Given entries Start Marker
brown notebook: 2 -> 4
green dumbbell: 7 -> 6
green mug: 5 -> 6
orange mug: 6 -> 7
Given entries End Marker
Given entries Start Marker
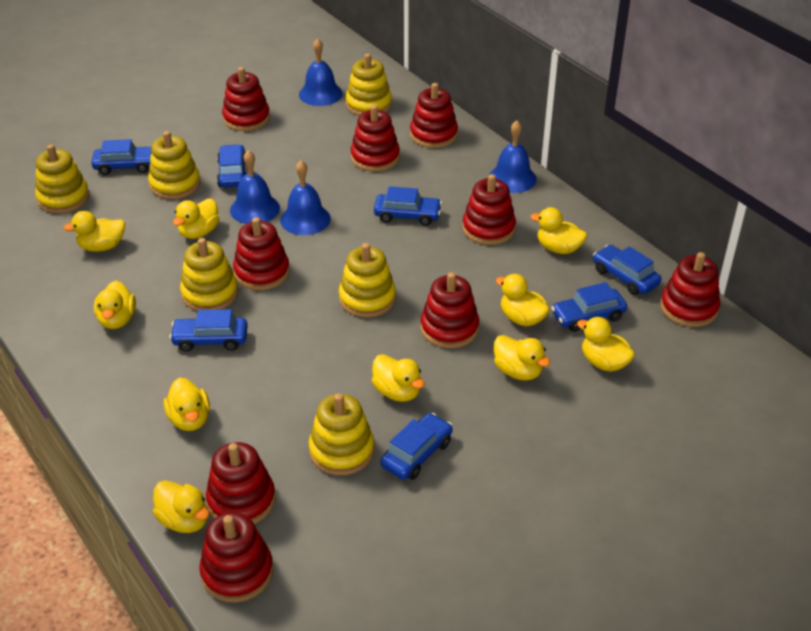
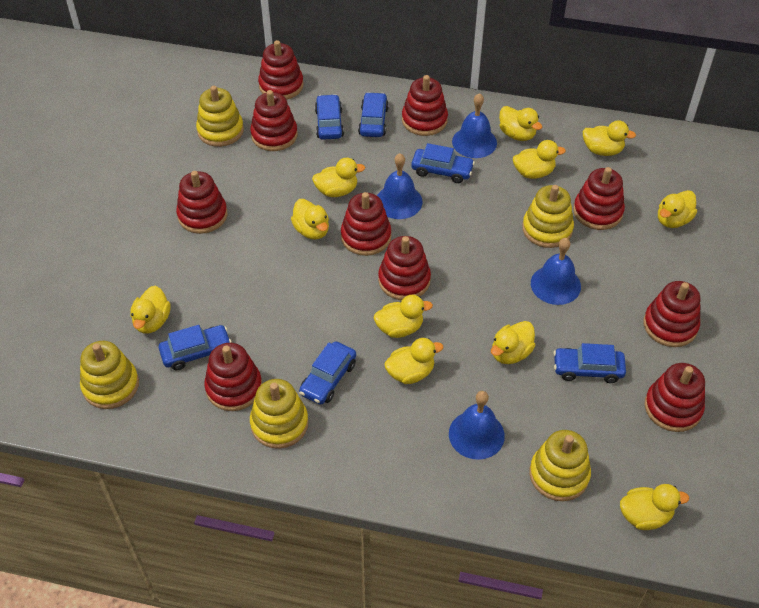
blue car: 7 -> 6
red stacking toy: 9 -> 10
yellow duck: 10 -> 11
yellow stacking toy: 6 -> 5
Given entries End Marker
=== Activity ===
Determine the number of lines in the listing above containing the word "yellow"; respond with that figure only.

=== Response ===
2